What is needed
Return each line exactly, from the one that has "Q2: PNP BC557" through the end of the entries, both ends included. Pictures do not belong.

* * * * *

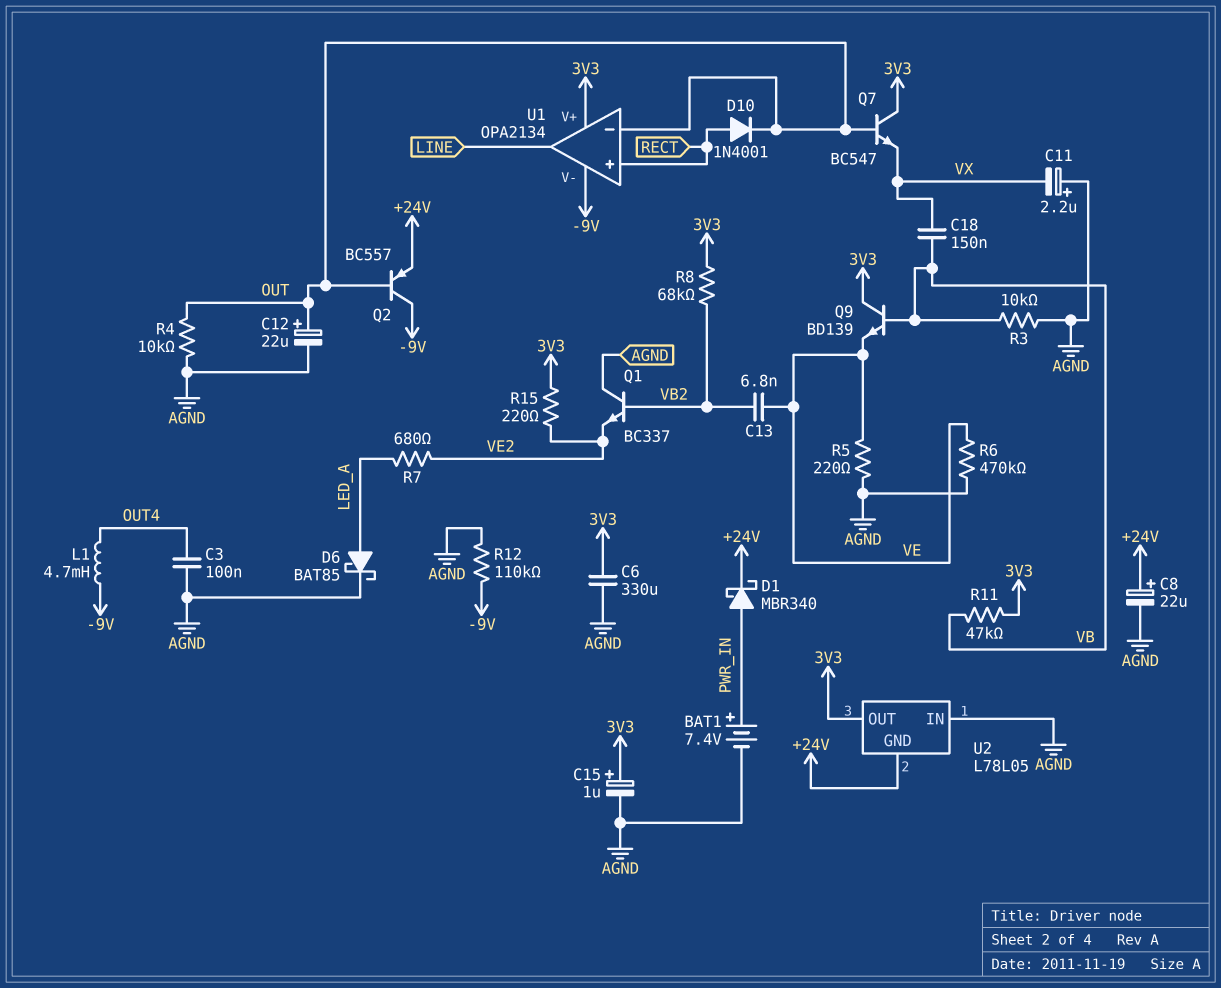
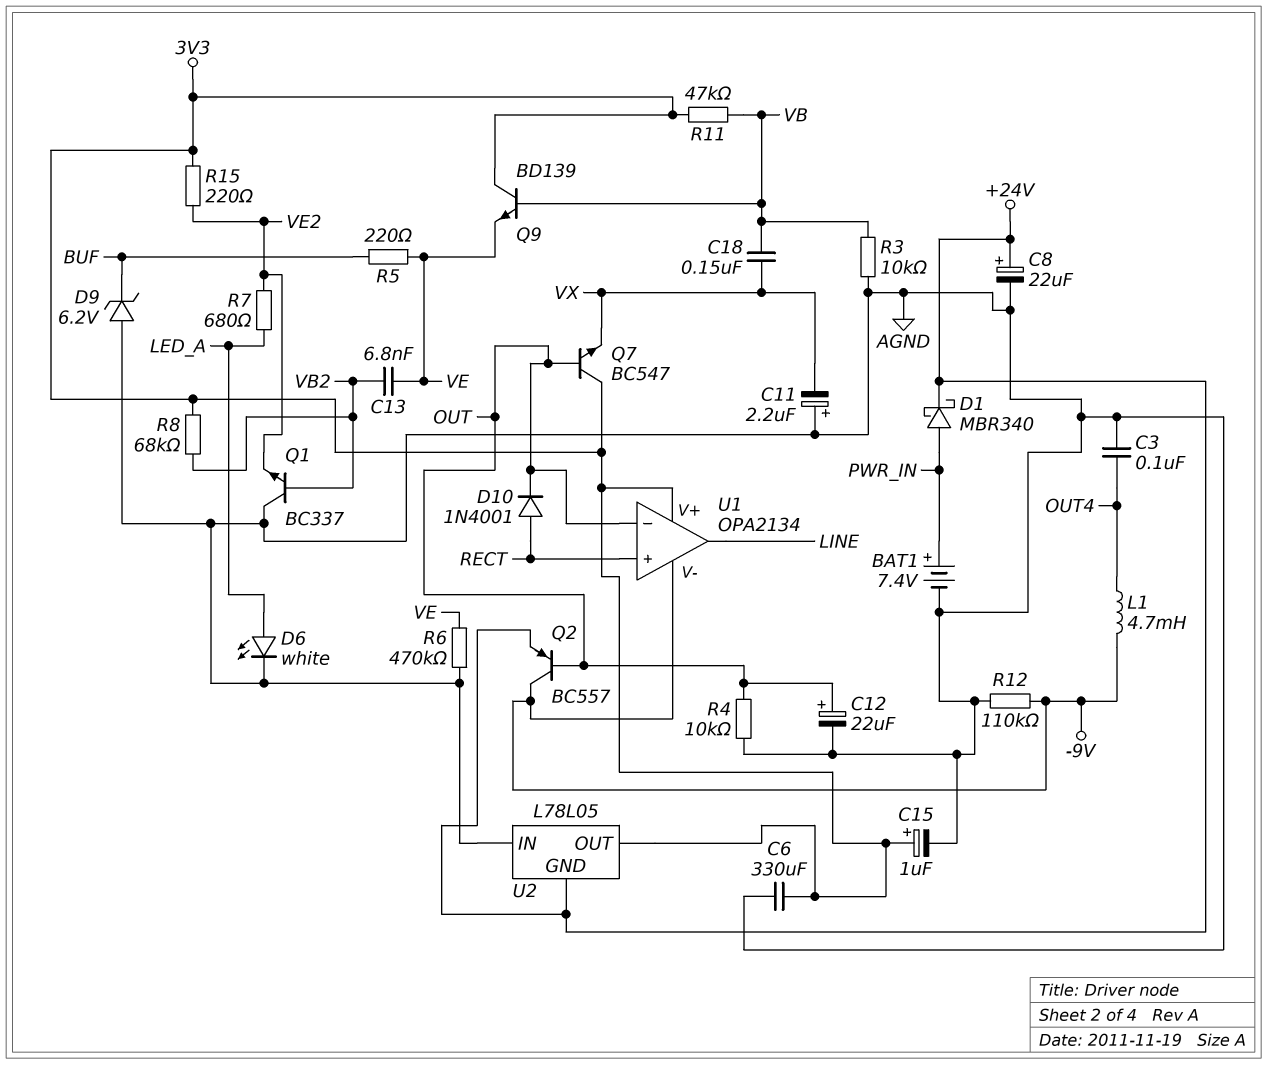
D6: schottky BAT85 (A LED_A, K AGND) -> LED white (A LED_A, K AGND)
D9: none -> zener 6.2V (A AGND, K BUF)
R5: 220 (AGND, VE) -> 220 (BUF, VE)

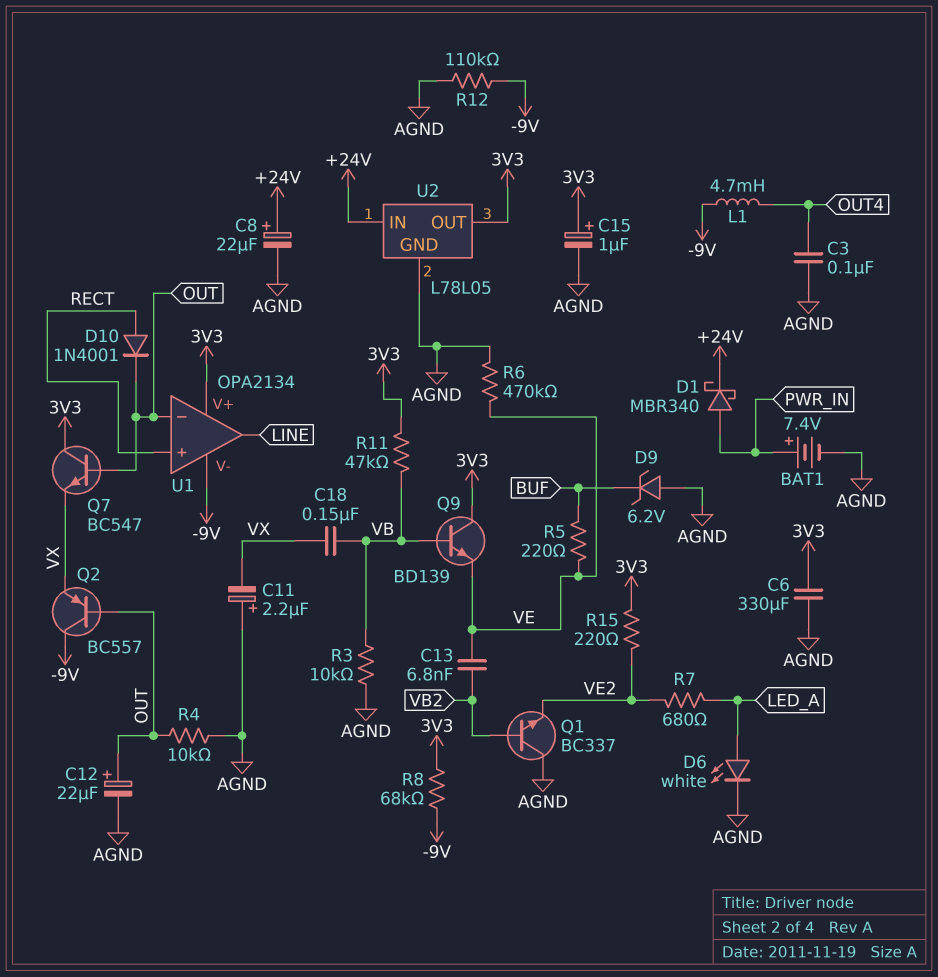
Q2: PNP BC557 (B OUT, C -9V, E +24V) -> PNP BC557 (B OUT, C -9V, E VX)
R8: 68k (3V3, VB2) -> 68k (-9V, 3V3)
U2 pin GND: +24V -> AGND
U2 pin IN: AGND -> +24V

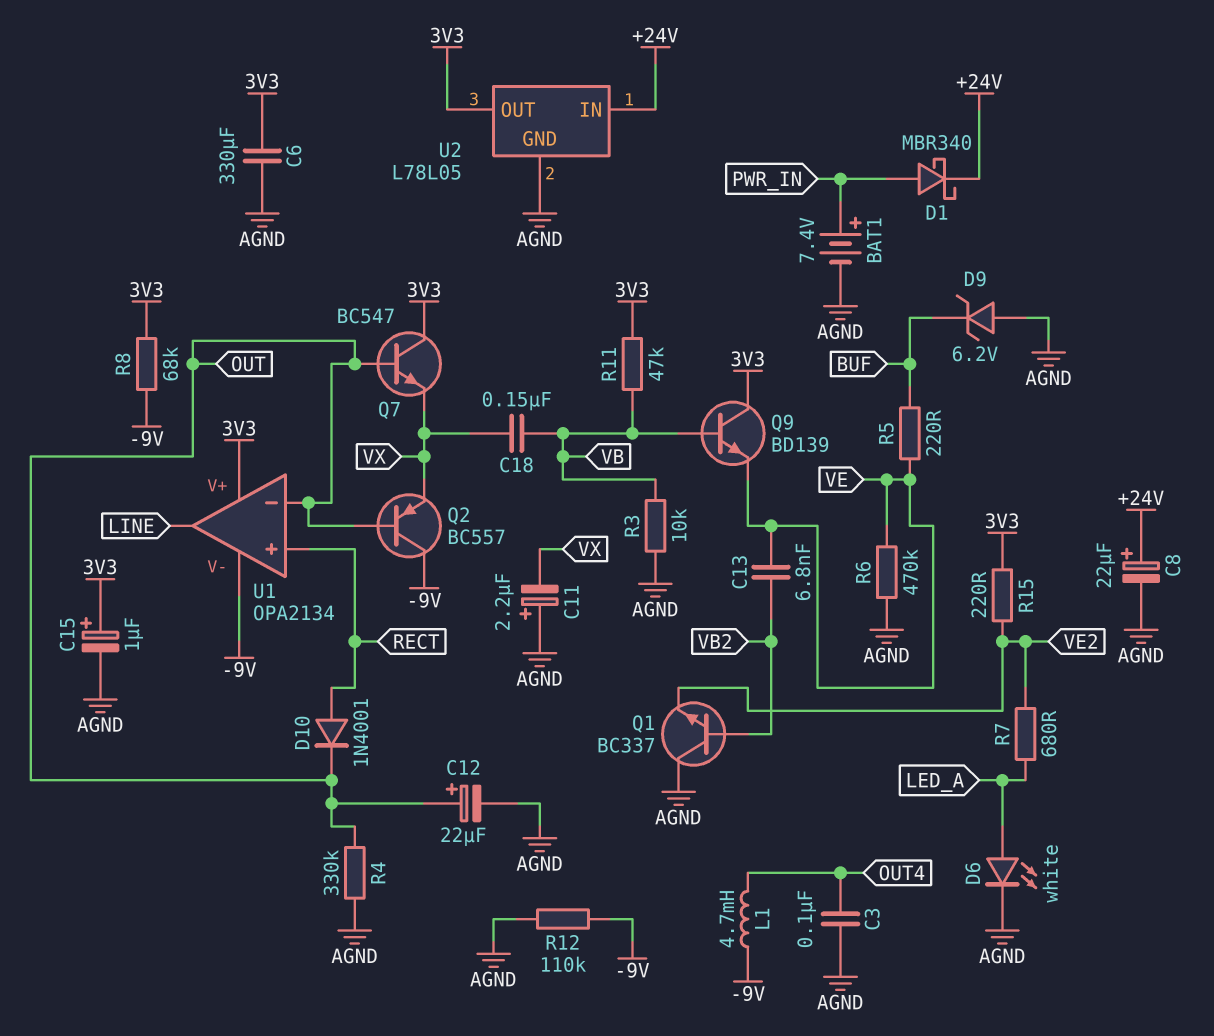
R4: 10k (AGND, OUT) -> 330k (AGND, OUT)

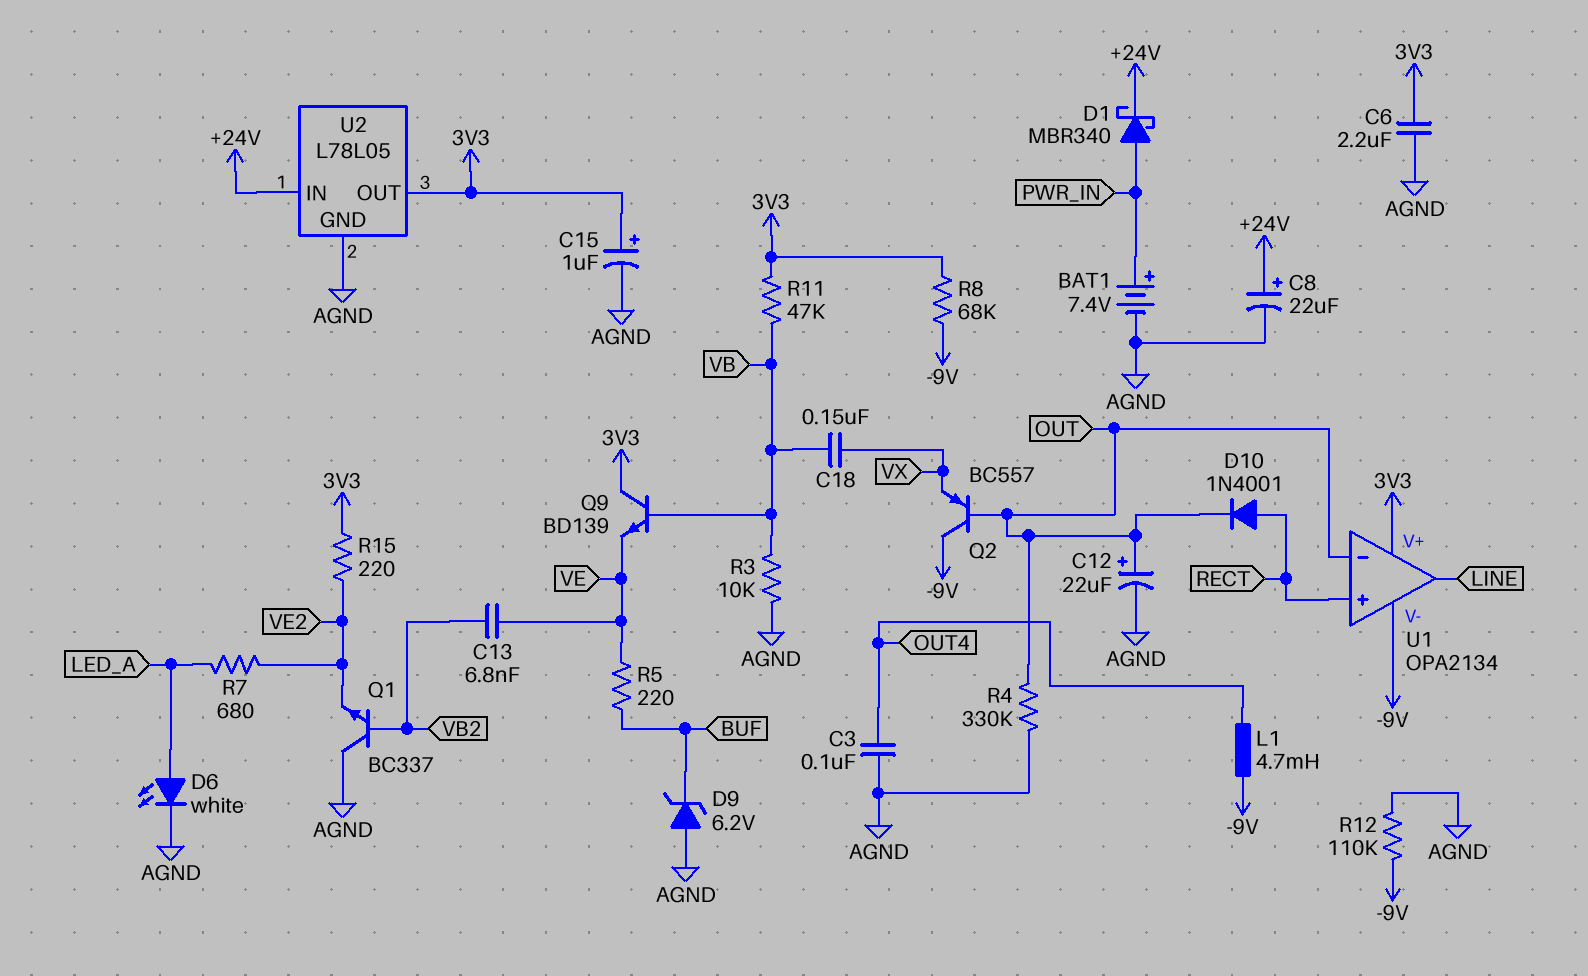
C6: 330uF (3V3, AGND) -> 2.2uF (3V3, AGND)
C11: 2.2uF (plus AGND, minus VX) -> none
Q7: NPN BC547 (B OUT, C 3V3, E VX) -> none
R6: 470k (AGND, VE) -> none

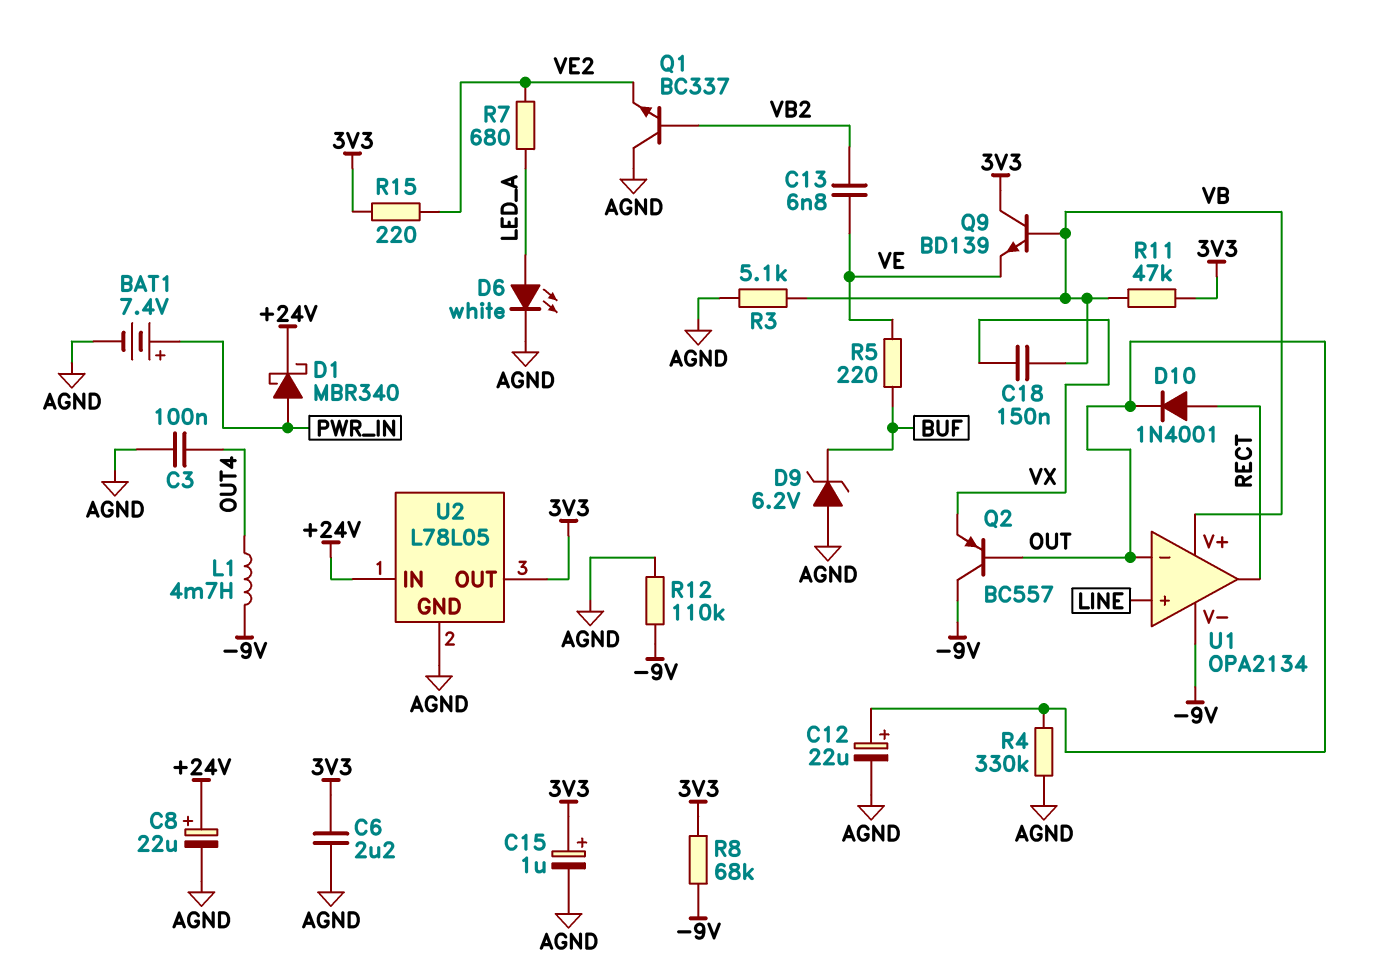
R3: 10k (AGND, VB) -> 5.1k (AGND, VB)
U1 pin V+: 3V3 -> VB
U1 pin in+: RECT -> LINE
U1 pin out: LINE -> RECT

* * * * *

Your response
Q2: PNP BC557 (B OUT, C -9V, E +24V) -> PNP BC557 (B OUT, C -9V, E VX)
R8: 68k (3V3, VB2) -> 68k (-9V, 3V3)
U2 pin GND: +24V -> AGND
U2 pin IN: AGND -> +24V

R4: 10k (AGND, OUT) -> 330k (AGND, OUT)

C6: 330uF (3V3, AGND) -> 2.2uF (3V3, AGND)
C11: 2.2uF (plus AGND, minus VX) -> none
Q7: NPN BC547 (B OUT, C 3V3, E VX) -> none
R6: 470k (AGND, VE) -> none

R3: 10k (AGND, VB) -> 5.1k (AGND, VB)
U1 pin V+: 3V3 -> VB
U1 pin in+: RECT -> LINE
U1 pin out: LINE -> RECT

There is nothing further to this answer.